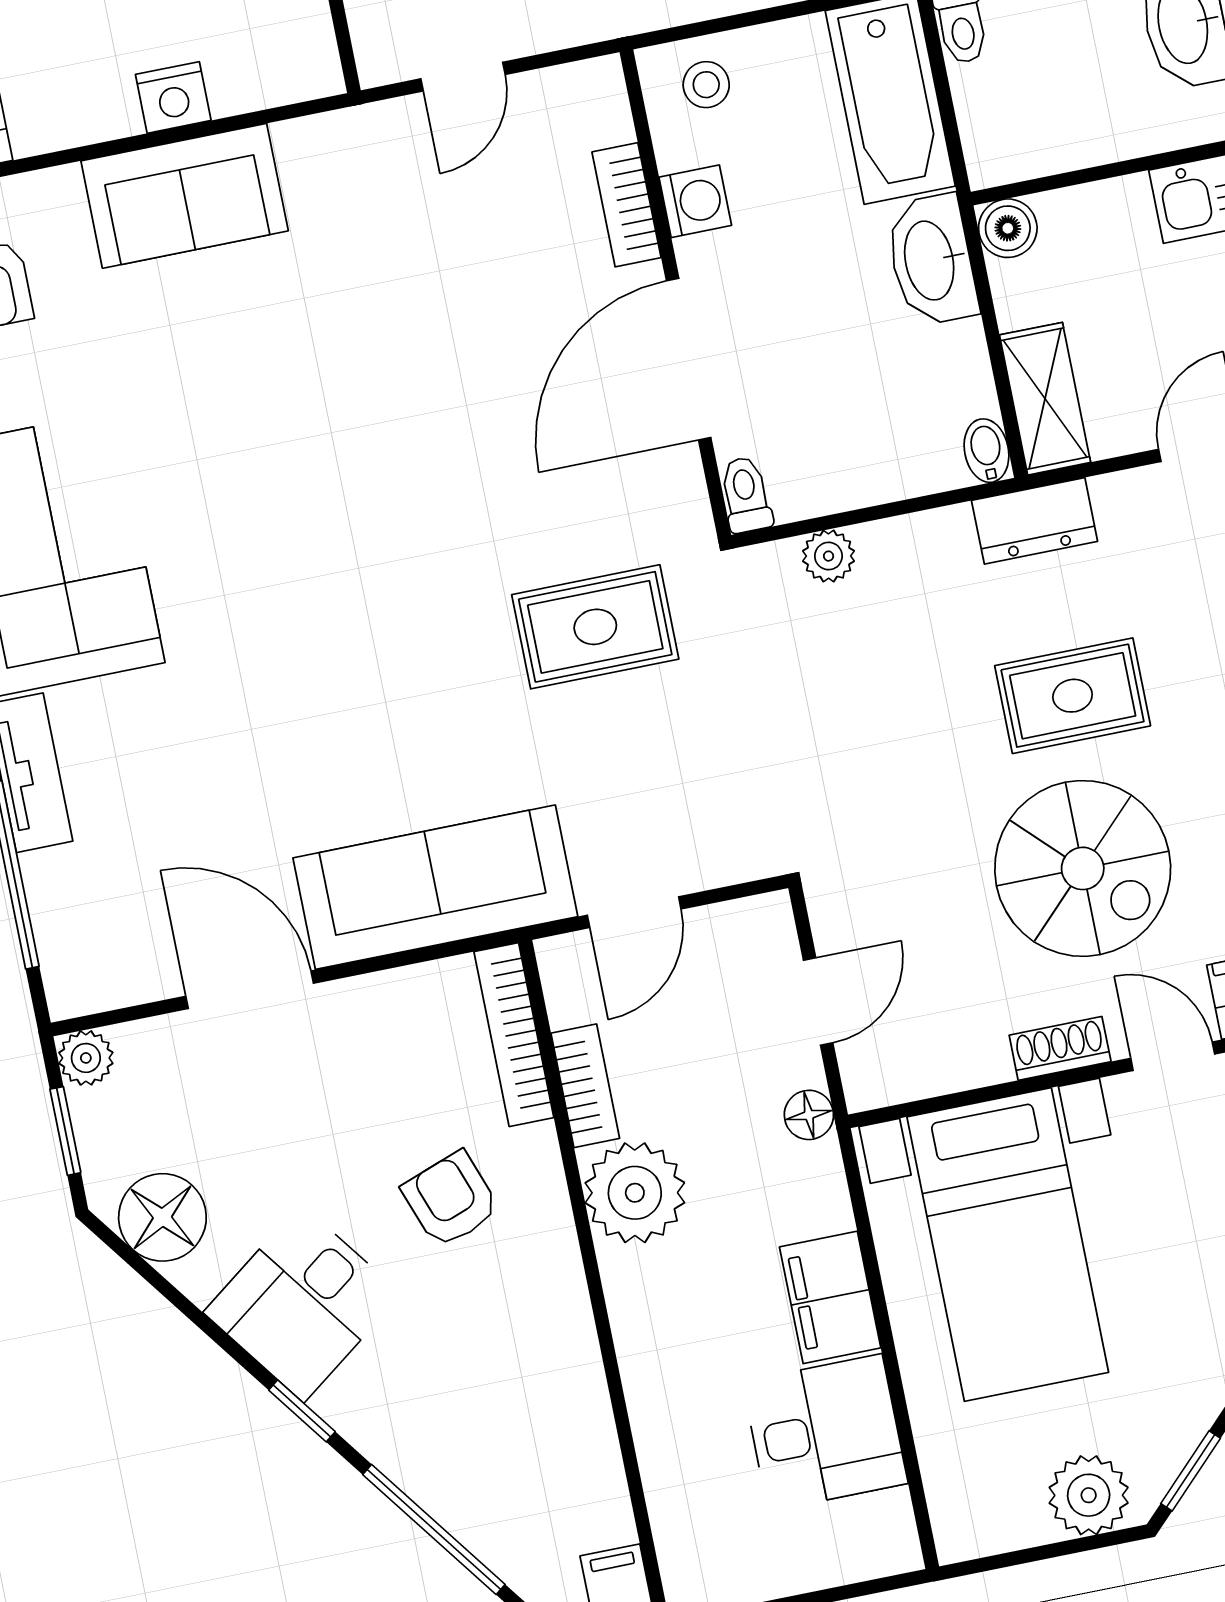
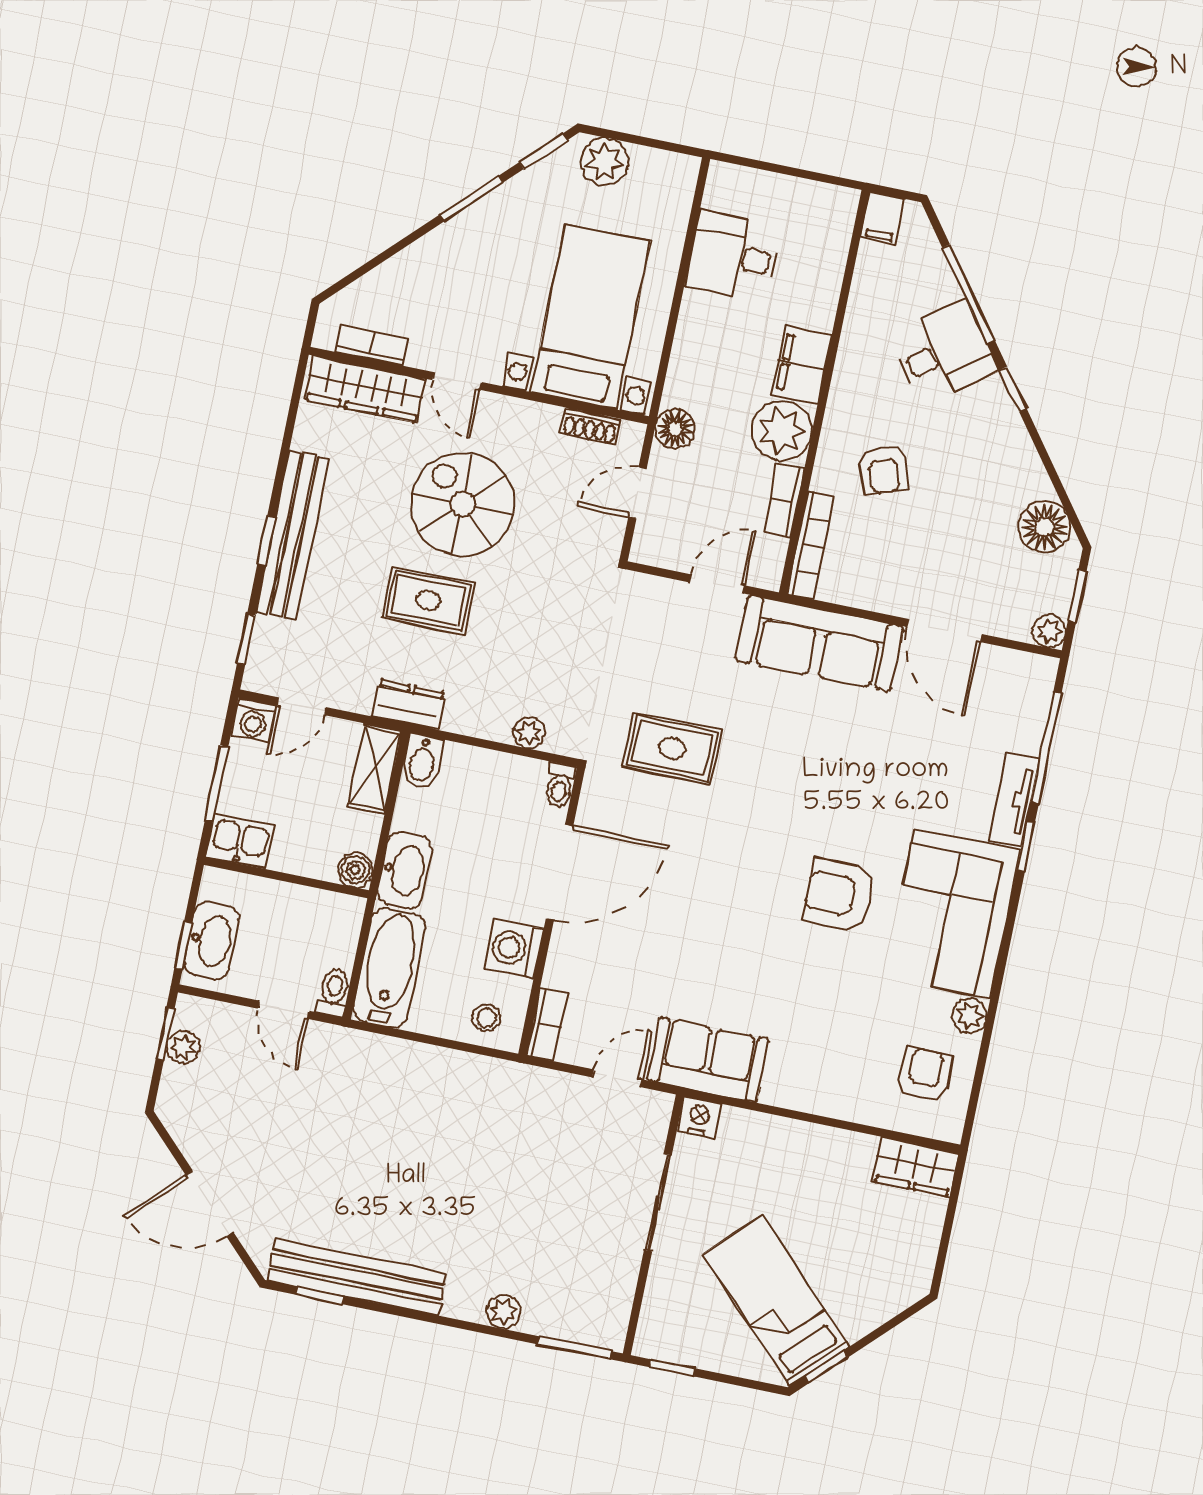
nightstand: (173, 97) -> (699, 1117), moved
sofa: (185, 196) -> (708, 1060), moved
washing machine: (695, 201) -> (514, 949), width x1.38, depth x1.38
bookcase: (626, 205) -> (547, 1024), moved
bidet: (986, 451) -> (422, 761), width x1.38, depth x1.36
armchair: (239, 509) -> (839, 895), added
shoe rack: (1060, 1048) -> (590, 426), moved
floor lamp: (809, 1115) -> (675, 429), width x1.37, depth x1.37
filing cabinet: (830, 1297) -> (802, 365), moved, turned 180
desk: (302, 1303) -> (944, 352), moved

+ + + + + + +

## Job item
From the entries above, return each line with the word "moved" in it.

## Exercise response
nightstand: (173, 97) -> (699, 1117), moved
sofa: (185, 196) -> (708, 1060), moved
bookcase: (626, 205) -> (547, 1024), moved
shoe rack: (1060, 1048) -> (590, 426), moved
filing cabinet: (830, 1297) -> (802, 365), moved, turned 180
desk: (302, 1303) -> (944, 352), moved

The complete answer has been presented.